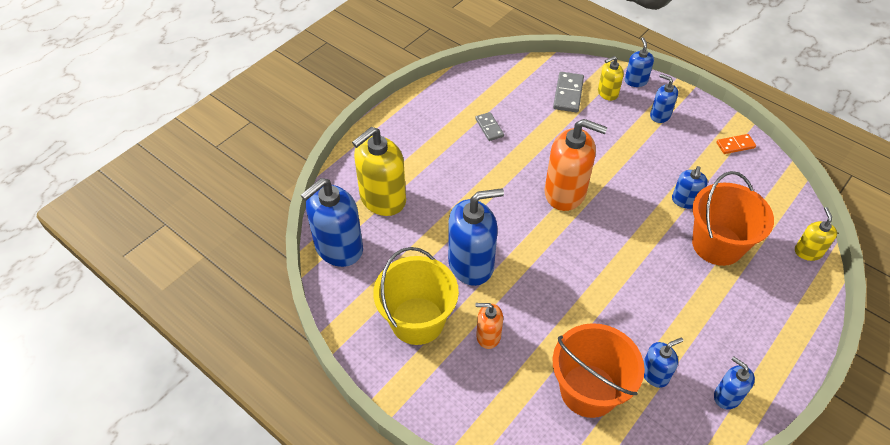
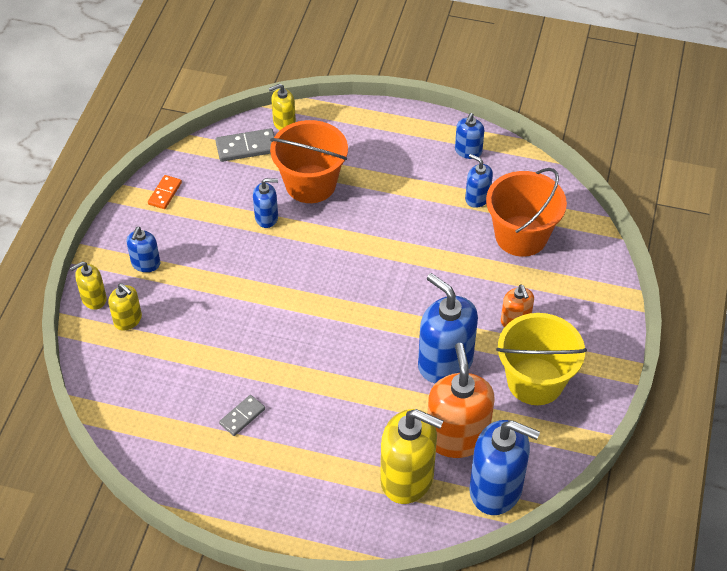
camera: 115 degrees left, 0 degrees up
orange soap dispenser [545,119,607,211] -> orange soap dispenser moved to [427,343,494,458]
grey domino [553,72,584,113] -> grey domino moved to [215,128,275,162]
blue soap dispenser [625,37,654,87] -> yellow soap dispenser [70,262,107,310]
orange domino [716,134,756,154] -> orange domino turned 60 degrees clockwise [148,175,182,209]

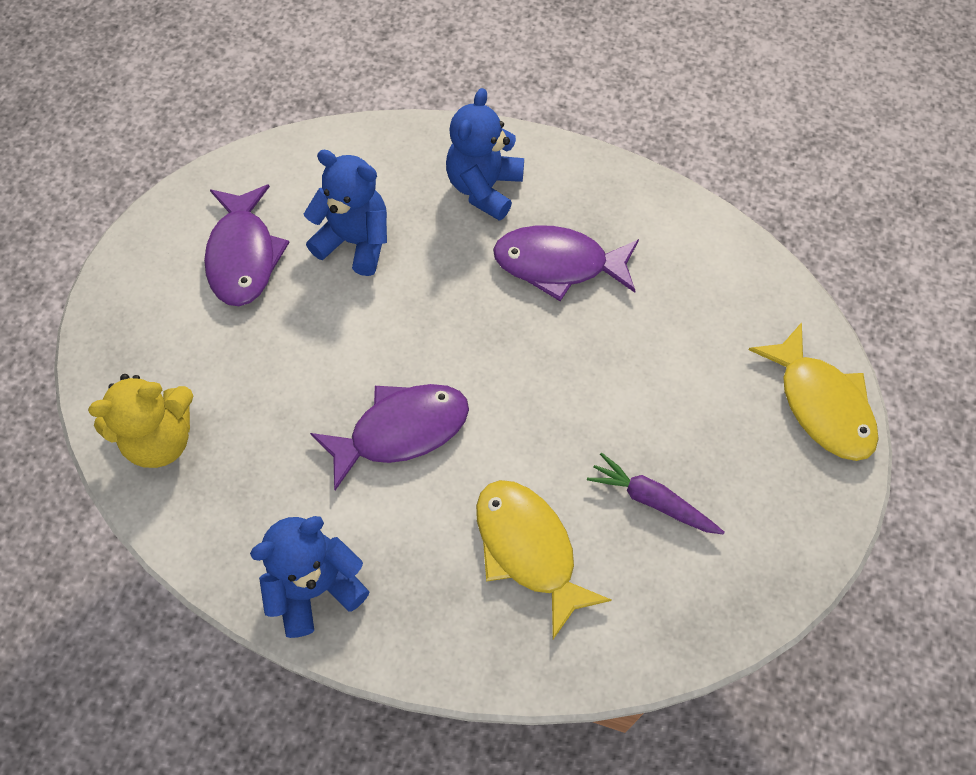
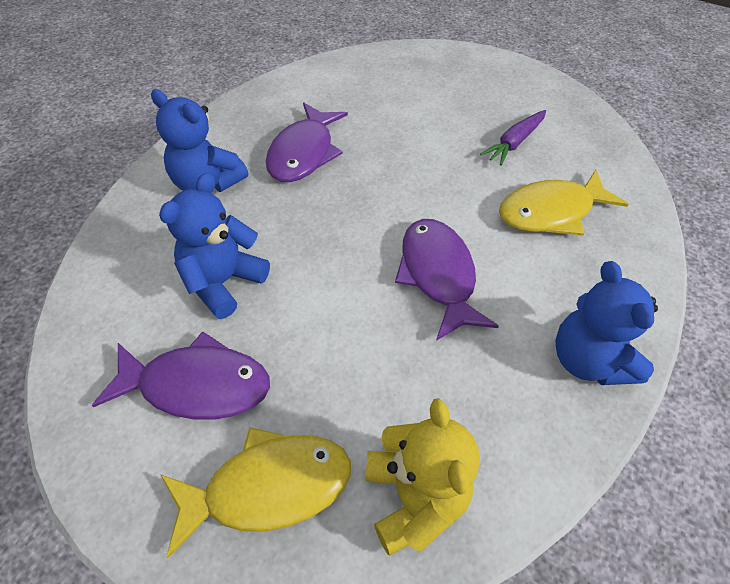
camera: 80 degrees left, 10 degrees down
yellow fish [749,322,879,461] -> yellow fish moved to [160,427,351,558]

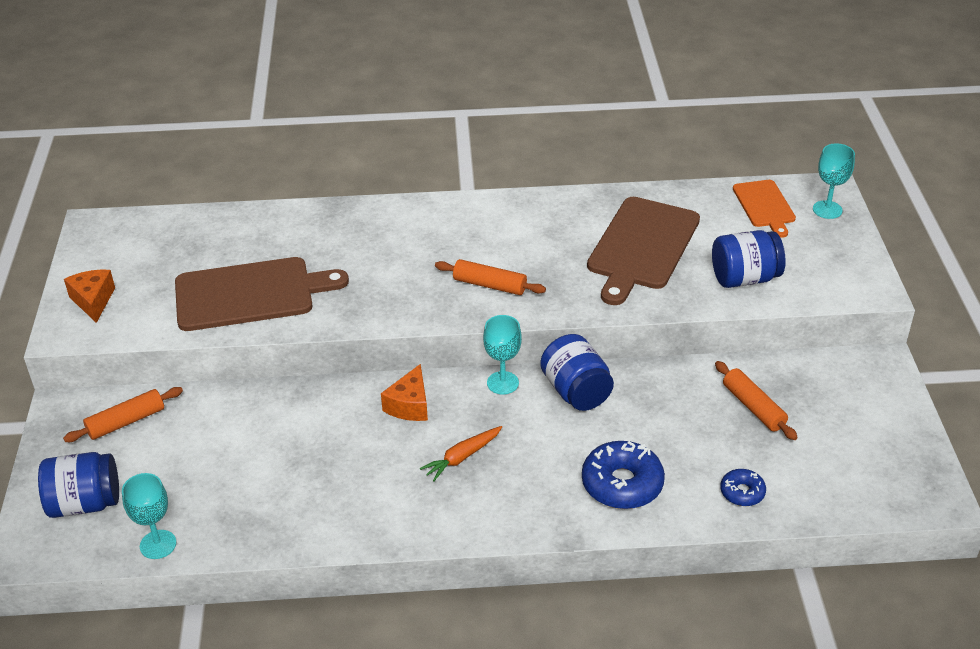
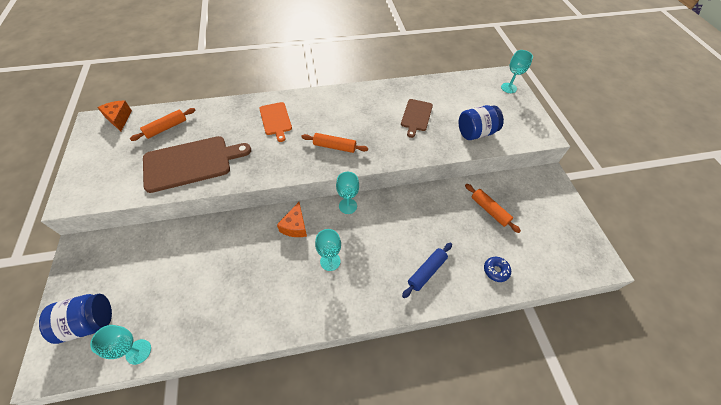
camera: 10 degrees left, 15 degrees up
orange rolling pin [63,387,183,442] -> orange rolling pin moved to [130,108,195,141]
orange cheese [64,270,115,323] -> orange cheese moved to [97,101,132,131]
orange carrot [420,426,502,481] -> turquoise goblet [315,229,341,271]
blue jar [540,334,614,411] -> none
blue donut [582,441,665,509] -> blue rolling pin [402,243,452,298]
brown cutting board [587,197,700,305] -> brown cutting board [401,99,433,138], size x0.57
orange cutting board [733,180,796,238] -> orange cutting board moved to [259,102,292,142]

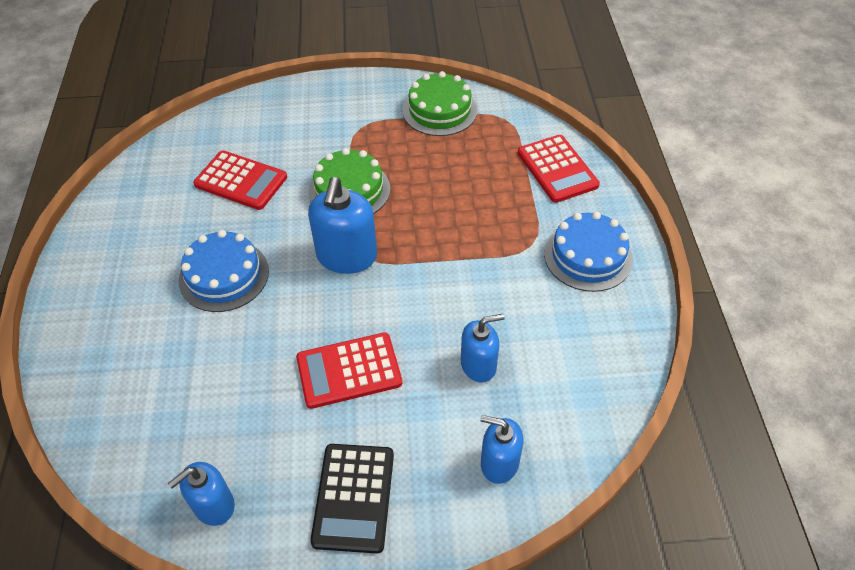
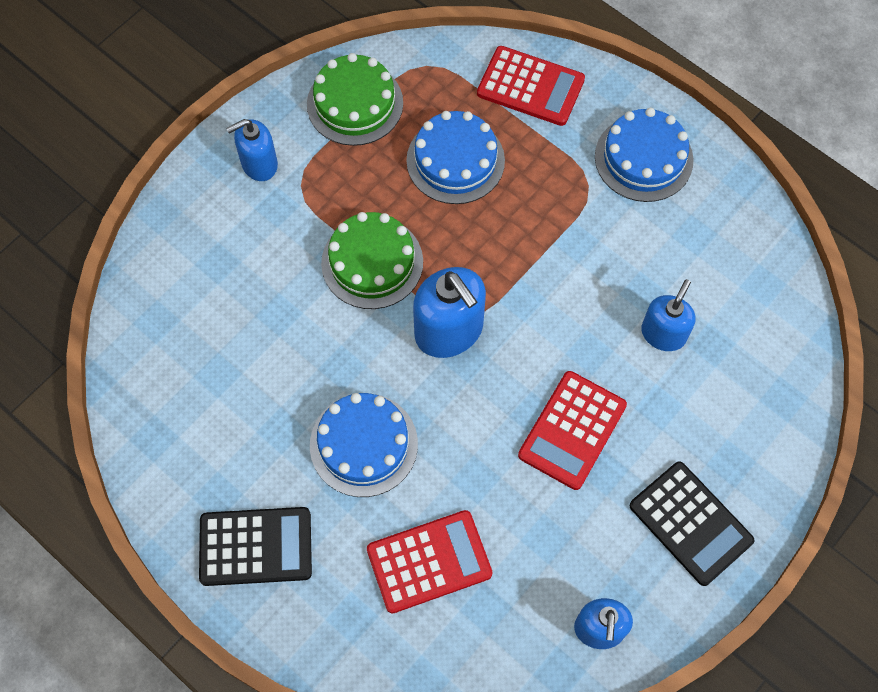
camera: 45 degrees left, 15 degrees up
red calculator [193,151,287,210] -> red calculator moved to [367,510,493,614]
blue soap dispenser [480,415,524,484] -> blue soap dispenser moved to [226,119,278,181]
none -> black calculator [199,507,312,586]
none -> blue cake [406,111,505,204]

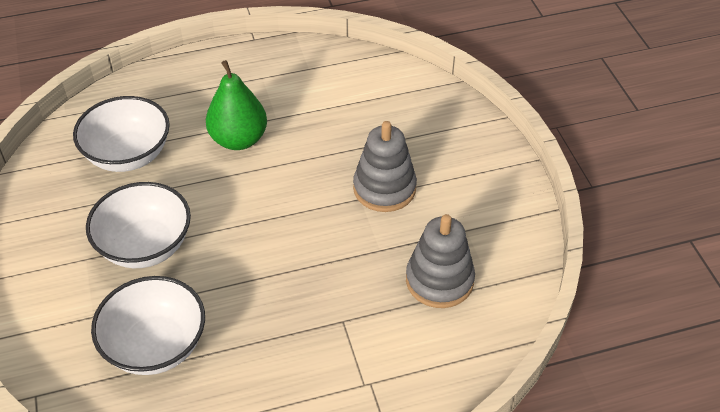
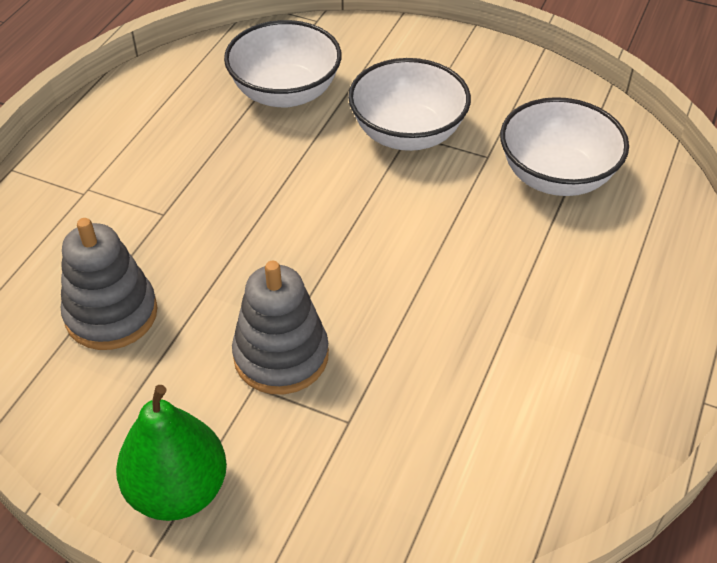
camera: 130 degrees right, 0 degrees up
green pear [206,60,267,150] -> green pear moved to [116,385,227,521]

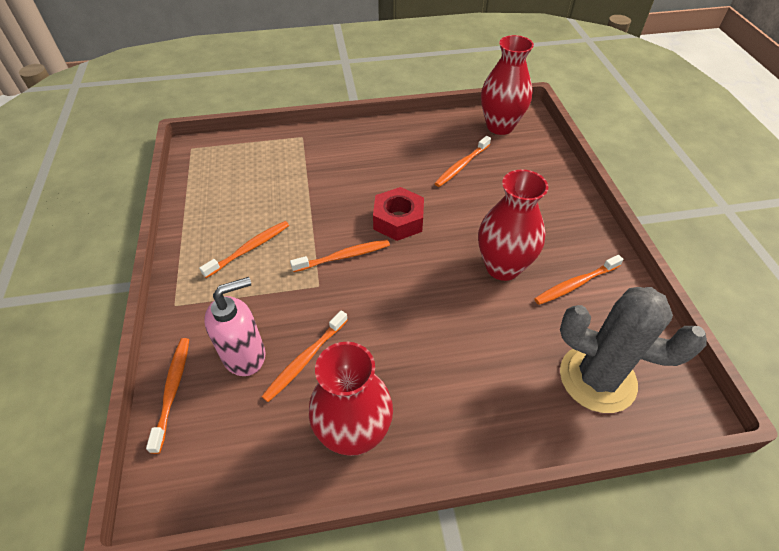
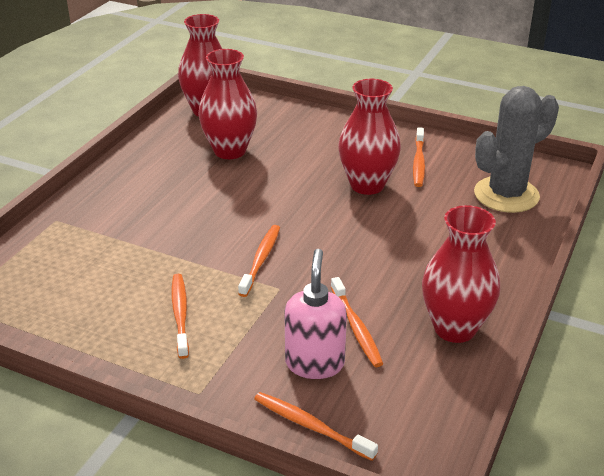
camera: 55 degrees left, 15 degrees down
red nut [373,187,424,241] -> none
orange toothbrush [435,136,491,187] -> red vase [198,49,257,159]

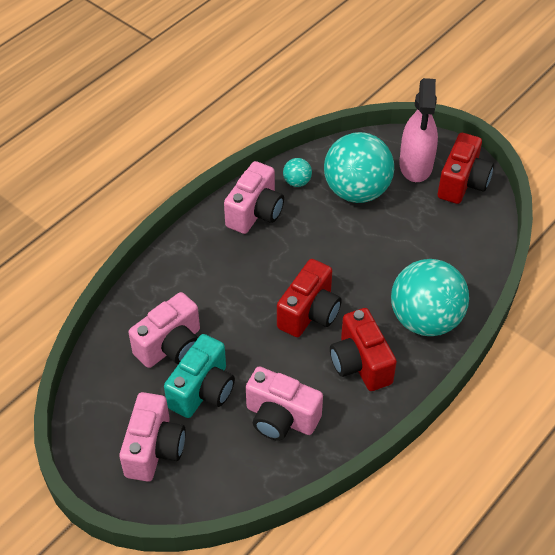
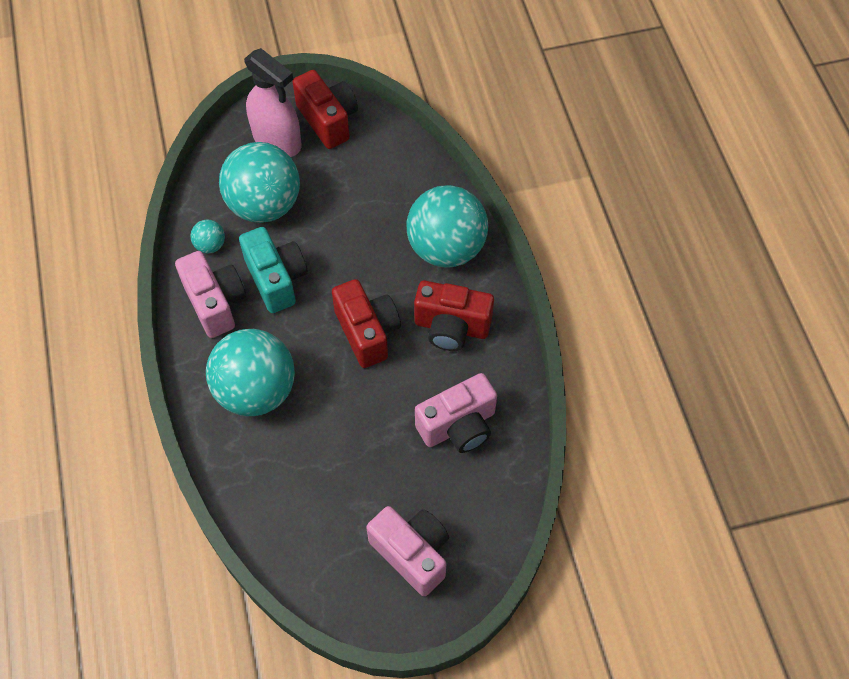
camera: 55 degrees left, 10 degrees up
pink camera [128,292,200,368] -> none
turquoise camera [164,334,235,418] -> turquoise camera moved to [239,227,308,313]
none -> turquoise ball [206,329,295,416]

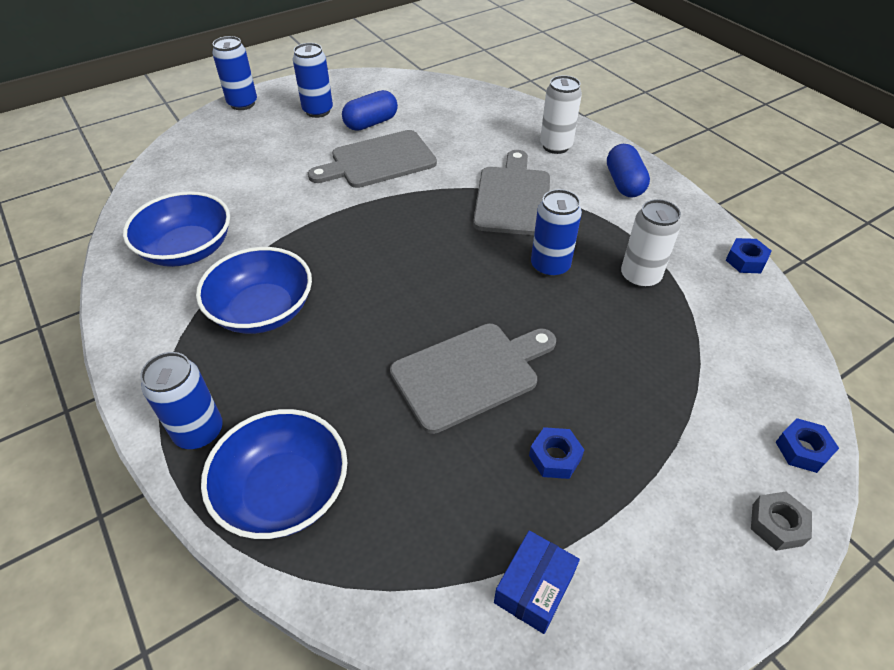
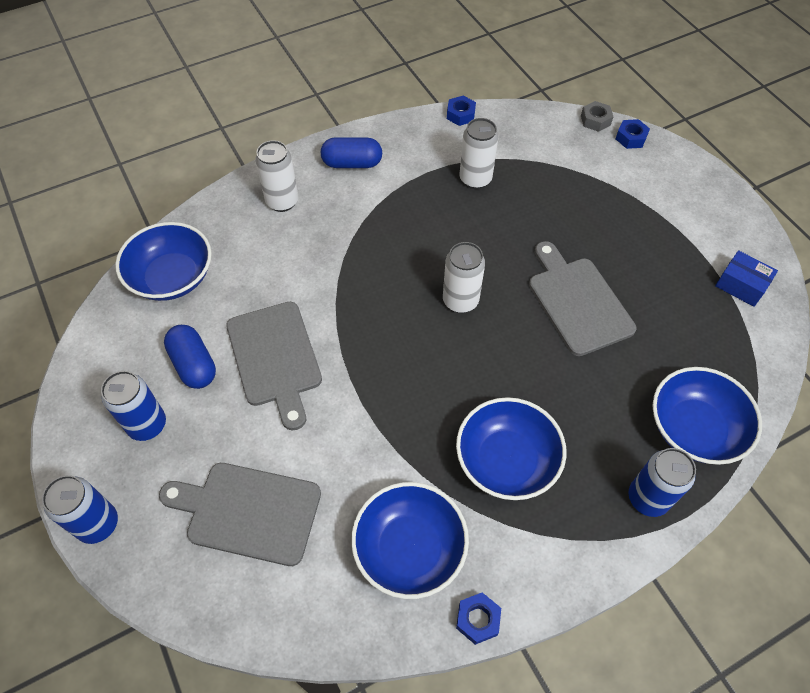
camera: 85 degrees left, 10 degrees up
grey cutting board [473,150,550,235] -> grey cutting board moved to [159,463,321,566]
blue nut [529,427,584,479] -> blue nut moved to [456,592,501,645]
blue can [531,189,582,278] -> none
grey nut [751,492,812,551] -> grey nut moved to [581,101,613,132]
none -> blue bowl [115,222,212,301]
none -> white can [443,242,485,313]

* [Problem details] Pictures are to be dropped; the lines from the start of the entries above through the line with "orange domino [716,134,756,154]" are to be given again verbatim.

* [Response]
camera: 115 degrees left, 0 degrees up
orange soap dispenser [545,119,607,211] -> orange soap dispenser moved to [427,343,494,458]
grey domino [553,72,584,113] -> grey domino moved to [215,128,275,162]
blue soap dispenser [625,37,654,87] -> yellow soap dispenser [70,262,107,310]
orange domino [716,134,756,154] -> orange domino turned 60 degrees clockwise [148,175,182,209]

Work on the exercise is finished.